### Work instructions
Beginning at the line that contains "red spoon [461,151,506,189]" and ending at the last line of the entries, write out each line exactly; include nothing outside that span.

[Object state change records]
※ ※ ※

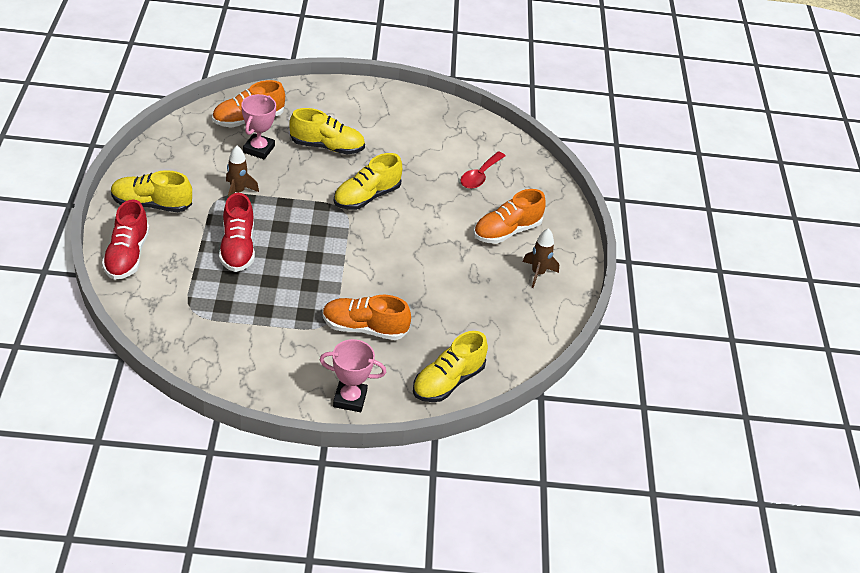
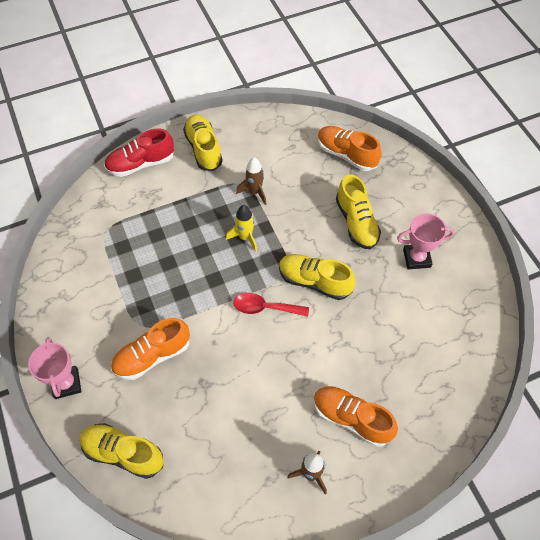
camera: 70 degrees right, 15 degrees up
red shoe [219,193,255,272] -> none
pink trophy [241,94,276,159] -> pink trophy moved to [397,213,454,270]
orange shoe [322,295,411,340] -> orange shoe turned 105 degrees counterclockwise [111,318,190,380]
red spoon [461,151,506,189] -> red spoon moved to [233,293,309,317]
none -> yellow rocket [226,205,257,252]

※ ※ ※

### Problem solution
red spoon [461,151,506,189] -> red spoon moved to [233,293,309,317]
none -> yellow rocket [226,205,257,252]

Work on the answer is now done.